=== Directions ===
In the data below, find the line that contains "gray cross at" and the line that contains "green pentagon: rotated". Copy both, plus every line between them, exactly.

Frame-by-frame shape edits
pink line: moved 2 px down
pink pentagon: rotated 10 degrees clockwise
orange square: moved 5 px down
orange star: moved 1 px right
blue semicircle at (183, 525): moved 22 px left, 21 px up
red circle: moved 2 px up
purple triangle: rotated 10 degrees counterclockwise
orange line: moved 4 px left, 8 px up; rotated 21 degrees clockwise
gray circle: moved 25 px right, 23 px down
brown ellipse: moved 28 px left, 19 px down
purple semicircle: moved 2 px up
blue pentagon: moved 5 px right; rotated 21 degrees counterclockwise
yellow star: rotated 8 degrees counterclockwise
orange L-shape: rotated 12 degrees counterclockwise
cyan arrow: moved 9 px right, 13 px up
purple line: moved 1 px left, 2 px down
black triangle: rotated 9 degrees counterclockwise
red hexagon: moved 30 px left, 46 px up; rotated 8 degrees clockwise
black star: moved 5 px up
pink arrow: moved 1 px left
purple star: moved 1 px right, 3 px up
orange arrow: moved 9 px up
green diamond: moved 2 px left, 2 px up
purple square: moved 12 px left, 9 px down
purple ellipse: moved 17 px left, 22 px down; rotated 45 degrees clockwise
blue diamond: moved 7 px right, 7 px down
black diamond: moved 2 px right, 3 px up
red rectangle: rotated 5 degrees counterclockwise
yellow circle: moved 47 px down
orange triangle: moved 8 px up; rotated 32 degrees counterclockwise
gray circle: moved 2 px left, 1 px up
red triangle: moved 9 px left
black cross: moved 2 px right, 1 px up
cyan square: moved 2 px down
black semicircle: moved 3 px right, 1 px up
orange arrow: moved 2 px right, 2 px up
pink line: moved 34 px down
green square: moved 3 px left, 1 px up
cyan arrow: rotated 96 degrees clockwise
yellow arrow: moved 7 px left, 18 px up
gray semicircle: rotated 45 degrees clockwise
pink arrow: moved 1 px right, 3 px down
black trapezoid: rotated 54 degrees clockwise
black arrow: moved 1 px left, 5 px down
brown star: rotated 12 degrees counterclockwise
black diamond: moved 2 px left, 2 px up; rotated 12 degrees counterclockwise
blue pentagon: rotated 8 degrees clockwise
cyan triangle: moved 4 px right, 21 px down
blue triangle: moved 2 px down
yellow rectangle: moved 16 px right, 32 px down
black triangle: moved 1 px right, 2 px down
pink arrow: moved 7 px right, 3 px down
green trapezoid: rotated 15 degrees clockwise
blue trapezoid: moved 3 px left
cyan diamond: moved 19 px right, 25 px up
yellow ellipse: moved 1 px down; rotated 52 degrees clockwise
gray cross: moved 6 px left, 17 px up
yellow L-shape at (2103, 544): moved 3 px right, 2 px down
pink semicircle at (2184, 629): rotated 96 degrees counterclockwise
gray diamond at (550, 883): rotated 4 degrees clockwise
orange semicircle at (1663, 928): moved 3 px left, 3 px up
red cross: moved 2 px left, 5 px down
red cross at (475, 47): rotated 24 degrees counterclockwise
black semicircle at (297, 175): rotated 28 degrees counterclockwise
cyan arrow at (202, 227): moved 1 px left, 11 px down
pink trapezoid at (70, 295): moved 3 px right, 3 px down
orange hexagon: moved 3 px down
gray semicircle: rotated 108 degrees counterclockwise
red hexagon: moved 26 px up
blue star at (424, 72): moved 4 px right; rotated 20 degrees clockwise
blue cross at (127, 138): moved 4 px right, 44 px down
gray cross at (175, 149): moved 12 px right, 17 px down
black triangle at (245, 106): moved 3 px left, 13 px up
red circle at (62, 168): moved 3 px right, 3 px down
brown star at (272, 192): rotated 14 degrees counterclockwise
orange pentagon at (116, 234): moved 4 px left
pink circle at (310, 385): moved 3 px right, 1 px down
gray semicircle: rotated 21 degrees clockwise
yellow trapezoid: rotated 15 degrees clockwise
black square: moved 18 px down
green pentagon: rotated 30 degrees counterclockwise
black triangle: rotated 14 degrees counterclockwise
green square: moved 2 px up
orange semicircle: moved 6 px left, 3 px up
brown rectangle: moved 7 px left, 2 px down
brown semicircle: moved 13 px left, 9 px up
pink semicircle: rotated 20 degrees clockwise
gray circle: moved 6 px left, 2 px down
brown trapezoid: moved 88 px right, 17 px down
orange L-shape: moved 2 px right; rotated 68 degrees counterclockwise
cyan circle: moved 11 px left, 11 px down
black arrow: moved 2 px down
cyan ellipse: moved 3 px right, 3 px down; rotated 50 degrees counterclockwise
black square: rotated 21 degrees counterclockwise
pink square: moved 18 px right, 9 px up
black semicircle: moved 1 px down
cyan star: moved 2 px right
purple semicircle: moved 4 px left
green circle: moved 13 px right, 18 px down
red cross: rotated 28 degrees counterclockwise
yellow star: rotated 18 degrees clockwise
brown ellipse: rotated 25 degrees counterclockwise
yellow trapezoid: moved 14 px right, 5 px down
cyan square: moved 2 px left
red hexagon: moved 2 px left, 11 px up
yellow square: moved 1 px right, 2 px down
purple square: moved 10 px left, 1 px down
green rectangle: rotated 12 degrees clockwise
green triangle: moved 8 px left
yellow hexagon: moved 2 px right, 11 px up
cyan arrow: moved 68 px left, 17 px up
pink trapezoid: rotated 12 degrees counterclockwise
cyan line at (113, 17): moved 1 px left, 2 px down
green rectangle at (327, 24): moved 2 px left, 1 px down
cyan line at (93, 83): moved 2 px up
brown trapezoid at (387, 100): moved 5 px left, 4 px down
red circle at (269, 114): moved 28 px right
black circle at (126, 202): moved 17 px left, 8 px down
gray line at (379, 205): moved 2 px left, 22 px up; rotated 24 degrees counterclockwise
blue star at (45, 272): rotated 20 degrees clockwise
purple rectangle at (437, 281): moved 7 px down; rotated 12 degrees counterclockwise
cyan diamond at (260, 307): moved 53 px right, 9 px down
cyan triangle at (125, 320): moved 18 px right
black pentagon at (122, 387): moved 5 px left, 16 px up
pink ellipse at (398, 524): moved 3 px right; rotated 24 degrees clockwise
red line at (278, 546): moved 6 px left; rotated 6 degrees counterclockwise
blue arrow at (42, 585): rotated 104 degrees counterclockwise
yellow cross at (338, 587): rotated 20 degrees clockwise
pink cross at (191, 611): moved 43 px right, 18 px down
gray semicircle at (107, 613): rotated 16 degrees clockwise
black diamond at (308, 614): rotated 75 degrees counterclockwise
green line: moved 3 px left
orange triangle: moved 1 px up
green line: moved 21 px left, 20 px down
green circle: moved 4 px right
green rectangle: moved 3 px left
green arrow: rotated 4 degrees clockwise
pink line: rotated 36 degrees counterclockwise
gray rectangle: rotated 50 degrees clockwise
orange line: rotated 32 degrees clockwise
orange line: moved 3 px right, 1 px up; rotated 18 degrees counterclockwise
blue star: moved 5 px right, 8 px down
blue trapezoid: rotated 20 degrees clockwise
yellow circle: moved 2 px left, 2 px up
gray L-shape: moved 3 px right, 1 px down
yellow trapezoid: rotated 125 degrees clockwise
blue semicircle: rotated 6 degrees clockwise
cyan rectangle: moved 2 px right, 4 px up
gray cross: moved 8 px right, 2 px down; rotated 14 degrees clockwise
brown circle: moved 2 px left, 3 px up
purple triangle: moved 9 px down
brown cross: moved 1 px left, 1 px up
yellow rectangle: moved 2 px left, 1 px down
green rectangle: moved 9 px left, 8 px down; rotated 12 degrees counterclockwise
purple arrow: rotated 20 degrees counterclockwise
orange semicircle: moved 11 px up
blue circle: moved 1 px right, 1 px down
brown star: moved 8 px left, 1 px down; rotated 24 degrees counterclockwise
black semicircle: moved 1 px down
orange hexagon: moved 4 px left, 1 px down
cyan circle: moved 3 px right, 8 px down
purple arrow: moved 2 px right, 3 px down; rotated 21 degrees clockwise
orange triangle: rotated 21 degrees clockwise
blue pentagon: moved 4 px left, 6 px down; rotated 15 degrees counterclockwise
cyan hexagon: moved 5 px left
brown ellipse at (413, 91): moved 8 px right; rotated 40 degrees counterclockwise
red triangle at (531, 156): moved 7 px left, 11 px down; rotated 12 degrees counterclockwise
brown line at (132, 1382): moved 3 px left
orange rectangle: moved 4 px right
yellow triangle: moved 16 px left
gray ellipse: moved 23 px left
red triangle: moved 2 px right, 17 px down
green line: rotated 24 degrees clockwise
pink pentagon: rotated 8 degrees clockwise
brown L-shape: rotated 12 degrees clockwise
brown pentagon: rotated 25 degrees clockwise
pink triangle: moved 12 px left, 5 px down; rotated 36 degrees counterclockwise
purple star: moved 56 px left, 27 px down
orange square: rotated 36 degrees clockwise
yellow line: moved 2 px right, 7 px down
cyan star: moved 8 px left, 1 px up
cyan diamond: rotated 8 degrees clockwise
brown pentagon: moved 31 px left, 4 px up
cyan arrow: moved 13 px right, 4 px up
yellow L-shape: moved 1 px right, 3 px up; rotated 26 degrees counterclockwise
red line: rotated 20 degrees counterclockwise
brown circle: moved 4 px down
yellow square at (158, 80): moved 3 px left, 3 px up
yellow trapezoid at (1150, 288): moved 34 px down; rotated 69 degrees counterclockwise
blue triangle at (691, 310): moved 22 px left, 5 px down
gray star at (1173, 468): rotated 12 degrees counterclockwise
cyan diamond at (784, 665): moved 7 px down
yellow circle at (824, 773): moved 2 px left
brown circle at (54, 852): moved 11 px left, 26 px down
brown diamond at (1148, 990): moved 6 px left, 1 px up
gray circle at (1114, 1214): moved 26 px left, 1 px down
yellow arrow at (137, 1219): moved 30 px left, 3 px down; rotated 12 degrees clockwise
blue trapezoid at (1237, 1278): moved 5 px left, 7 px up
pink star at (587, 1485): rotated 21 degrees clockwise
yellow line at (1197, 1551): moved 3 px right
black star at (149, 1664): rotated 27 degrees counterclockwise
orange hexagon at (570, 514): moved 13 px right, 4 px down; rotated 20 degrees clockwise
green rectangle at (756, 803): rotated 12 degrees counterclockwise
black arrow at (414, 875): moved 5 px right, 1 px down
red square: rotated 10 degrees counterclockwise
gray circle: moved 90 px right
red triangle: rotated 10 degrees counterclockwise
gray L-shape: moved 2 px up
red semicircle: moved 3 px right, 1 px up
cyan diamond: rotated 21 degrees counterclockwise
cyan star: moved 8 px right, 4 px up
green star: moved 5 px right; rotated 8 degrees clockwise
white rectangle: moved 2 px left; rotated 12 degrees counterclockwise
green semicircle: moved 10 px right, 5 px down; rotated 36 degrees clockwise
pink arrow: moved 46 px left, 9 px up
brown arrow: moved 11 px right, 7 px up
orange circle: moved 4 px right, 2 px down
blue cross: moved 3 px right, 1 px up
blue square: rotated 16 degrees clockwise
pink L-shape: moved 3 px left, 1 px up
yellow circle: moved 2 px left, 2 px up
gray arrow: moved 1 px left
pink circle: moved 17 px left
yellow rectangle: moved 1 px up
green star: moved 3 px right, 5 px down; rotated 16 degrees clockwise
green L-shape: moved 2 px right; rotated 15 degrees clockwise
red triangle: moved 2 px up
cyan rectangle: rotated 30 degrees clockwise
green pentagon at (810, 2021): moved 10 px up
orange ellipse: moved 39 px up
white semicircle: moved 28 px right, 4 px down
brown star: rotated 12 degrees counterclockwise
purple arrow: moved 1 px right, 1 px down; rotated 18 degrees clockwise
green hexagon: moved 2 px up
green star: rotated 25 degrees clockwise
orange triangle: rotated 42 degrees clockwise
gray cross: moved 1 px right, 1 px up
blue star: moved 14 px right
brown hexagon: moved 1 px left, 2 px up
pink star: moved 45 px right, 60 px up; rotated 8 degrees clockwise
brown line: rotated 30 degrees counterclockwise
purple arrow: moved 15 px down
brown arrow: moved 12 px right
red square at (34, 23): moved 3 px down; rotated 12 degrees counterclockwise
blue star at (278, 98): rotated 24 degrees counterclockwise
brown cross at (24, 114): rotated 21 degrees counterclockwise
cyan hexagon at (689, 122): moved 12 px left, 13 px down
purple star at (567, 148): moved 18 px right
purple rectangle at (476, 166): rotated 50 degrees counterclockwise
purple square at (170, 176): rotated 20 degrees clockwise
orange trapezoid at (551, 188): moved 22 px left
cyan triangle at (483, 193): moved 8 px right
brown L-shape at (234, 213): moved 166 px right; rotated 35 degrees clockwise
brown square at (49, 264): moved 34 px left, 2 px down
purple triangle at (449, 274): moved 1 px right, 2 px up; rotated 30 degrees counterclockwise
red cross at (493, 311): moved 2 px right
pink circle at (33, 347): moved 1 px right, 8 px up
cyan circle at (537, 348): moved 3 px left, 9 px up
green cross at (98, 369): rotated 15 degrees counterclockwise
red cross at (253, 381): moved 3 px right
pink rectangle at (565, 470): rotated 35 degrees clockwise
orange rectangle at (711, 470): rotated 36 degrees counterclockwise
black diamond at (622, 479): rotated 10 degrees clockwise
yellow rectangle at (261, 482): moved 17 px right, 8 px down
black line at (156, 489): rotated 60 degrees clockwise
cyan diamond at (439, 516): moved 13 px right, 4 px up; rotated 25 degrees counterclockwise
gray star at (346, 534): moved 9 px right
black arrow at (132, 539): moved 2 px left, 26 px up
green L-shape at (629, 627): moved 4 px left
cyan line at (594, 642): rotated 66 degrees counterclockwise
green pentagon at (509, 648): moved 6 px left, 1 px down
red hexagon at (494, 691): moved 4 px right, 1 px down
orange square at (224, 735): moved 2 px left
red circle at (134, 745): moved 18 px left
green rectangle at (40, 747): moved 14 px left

=== Answer to the exercise ===
gray cross at (175, 149): moved 12 px right, 17 px down
black triangle at (245, 106): moved 3 px left, 13 px up
red circle at (62, 168): moved 3 px right, 3 px down
brown star at (272, 192): rotated 14 degrees counterclockwise
orange pentagon at (116, 234): moved 4 px left
pink circle at (310, 385): moved 3 px right, 1 px down
gray semicircle: rotated 21 degrees clockwise
yellow trapezoid: rotated 15 degrees clockwise
black square: moved 18 px down
green pentagon: rotated 30 degrees counterclockwise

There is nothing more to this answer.